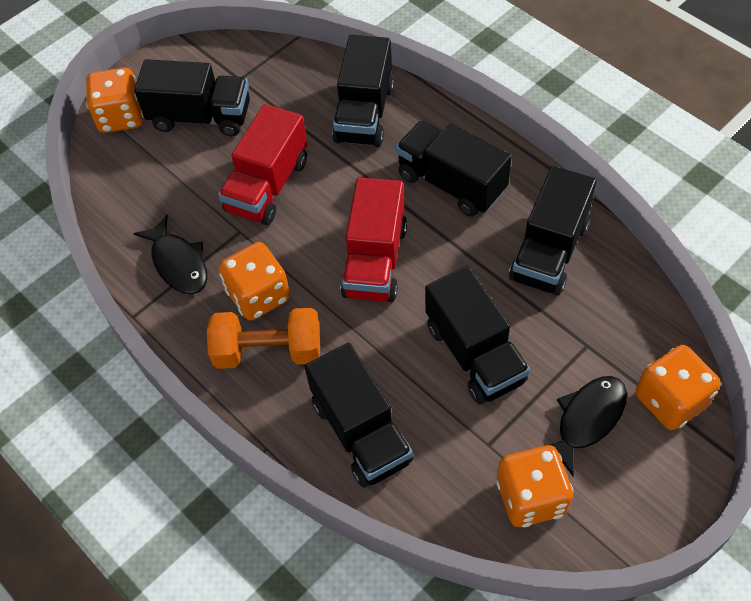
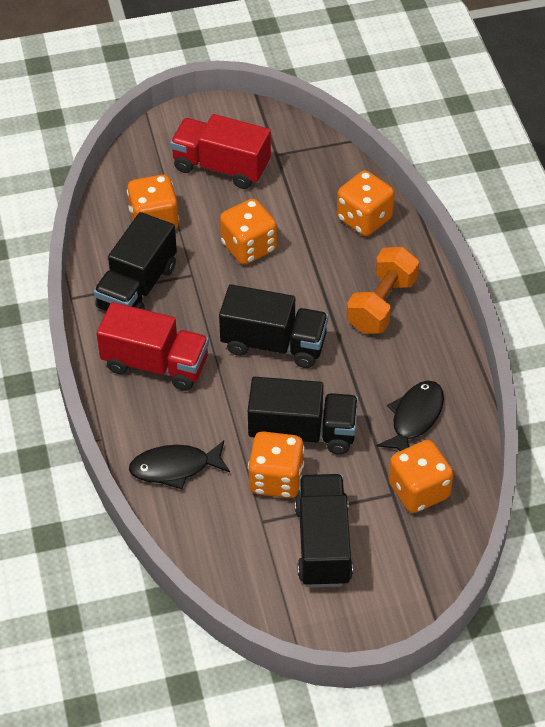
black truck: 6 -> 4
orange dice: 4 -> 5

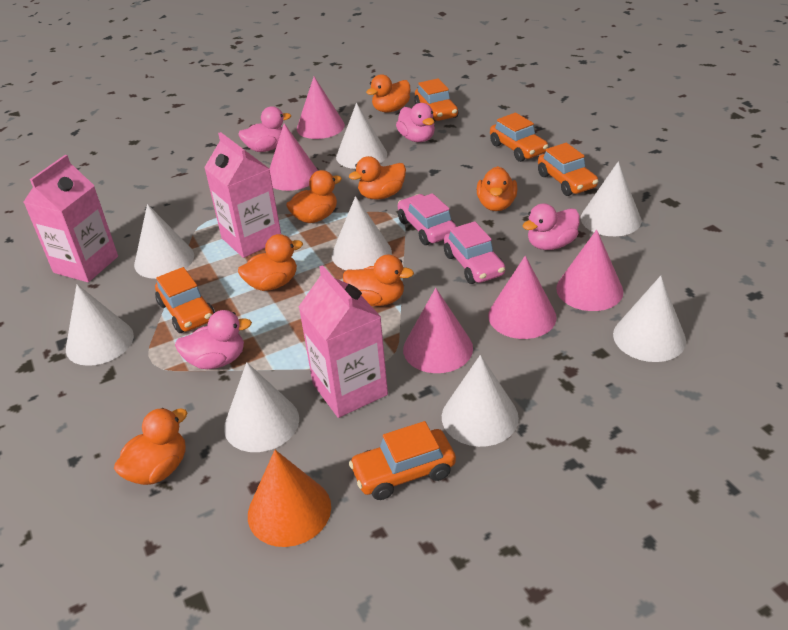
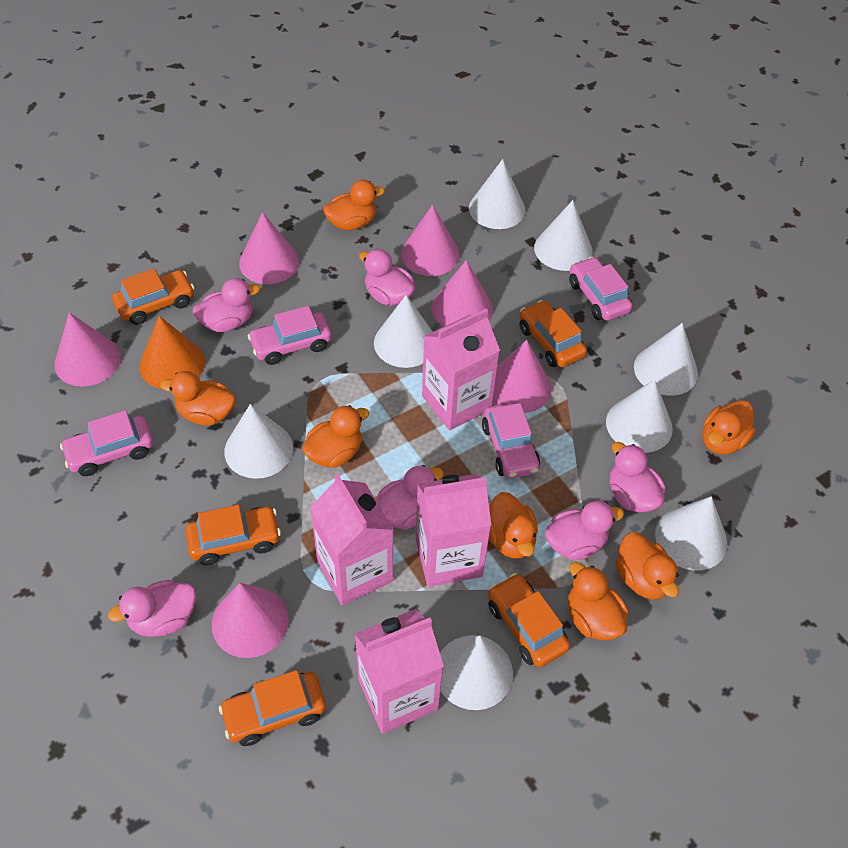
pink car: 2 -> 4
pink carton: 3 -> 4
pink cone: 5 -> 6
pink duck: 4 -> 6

※ ※ ※

Please filter the listing down to lines that include the word "pink".

pink car: 2 -> 4
pink carton: 3 -> 4
pink cone: 5 -> 6
pink duck: 4 -> 6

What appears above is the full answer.